* **PROBLEM REQUIREMENTS**:
Repeat the records below exactly, leaving out every picture.

* **GIVEN ENTRIES**:
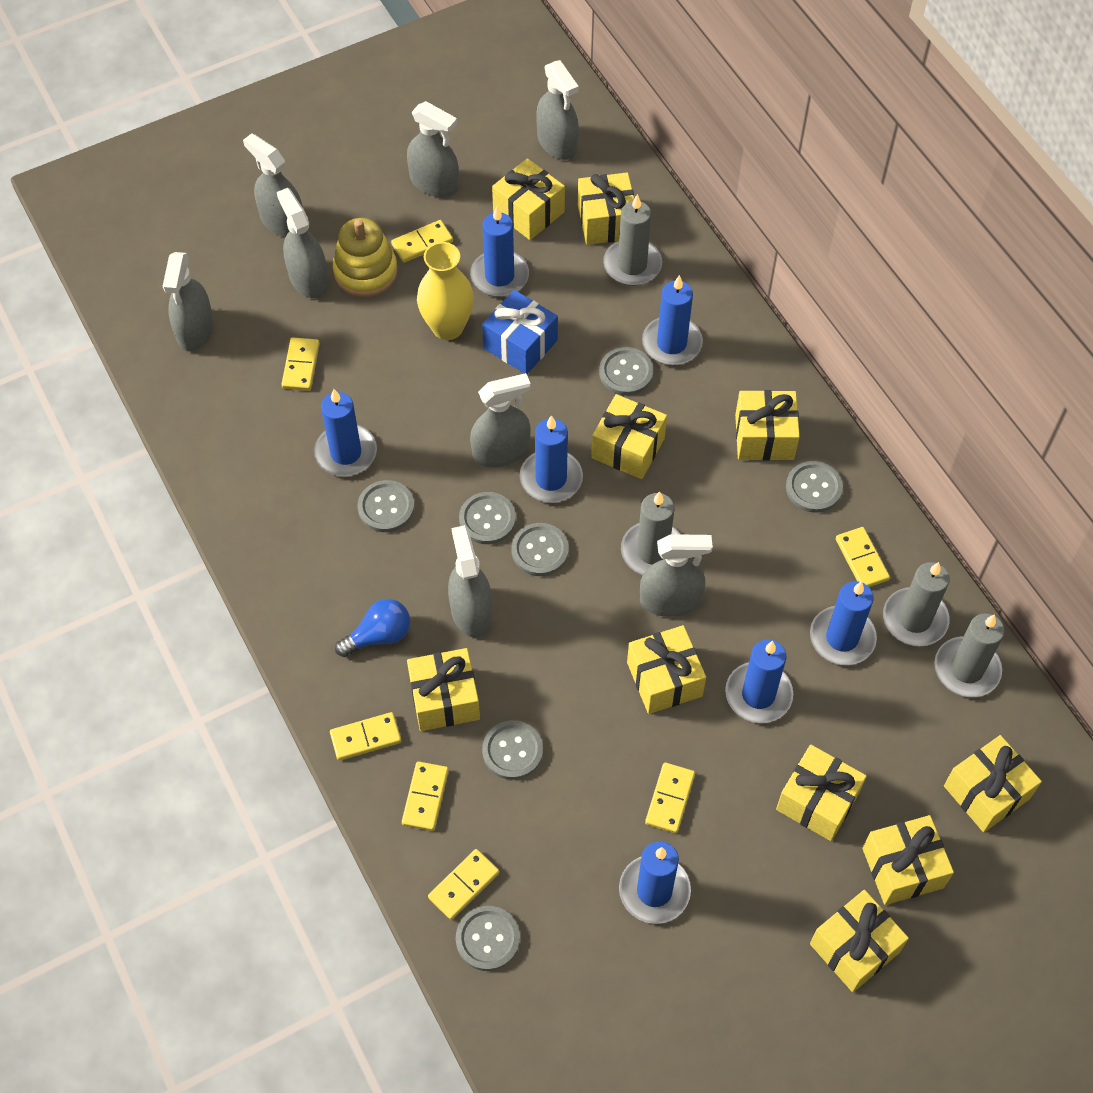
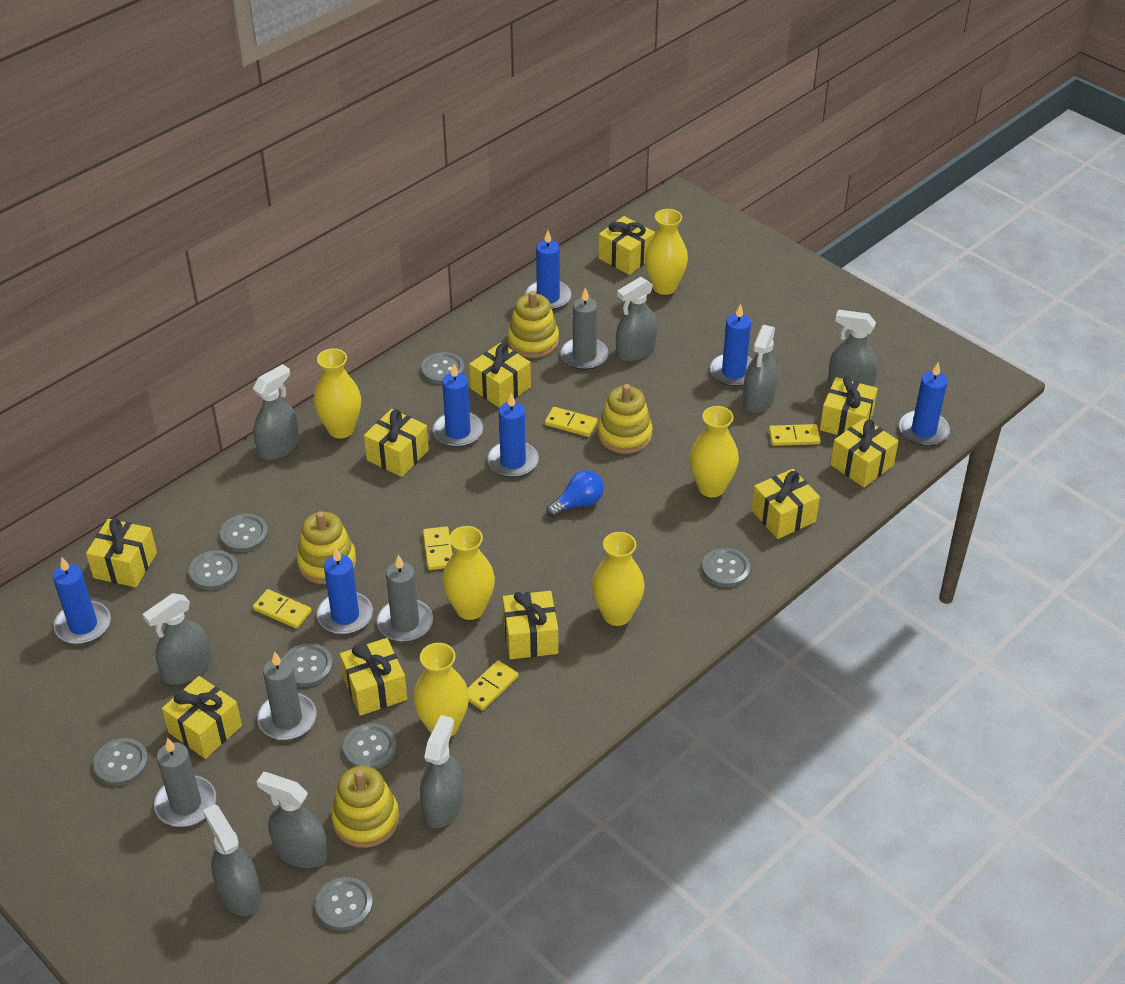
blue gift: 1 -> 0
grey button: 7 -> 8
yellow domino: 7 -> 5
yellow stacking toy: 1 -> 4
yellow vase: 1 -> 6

* **ANSWER TO THIS EXERCISE**:
blue gift: 1 -> 0
grey button: 7 -> 8
yellow domino: 7 -> 5
yellow stacking toy: 1 -> 4
yellow vase: 1 -> 6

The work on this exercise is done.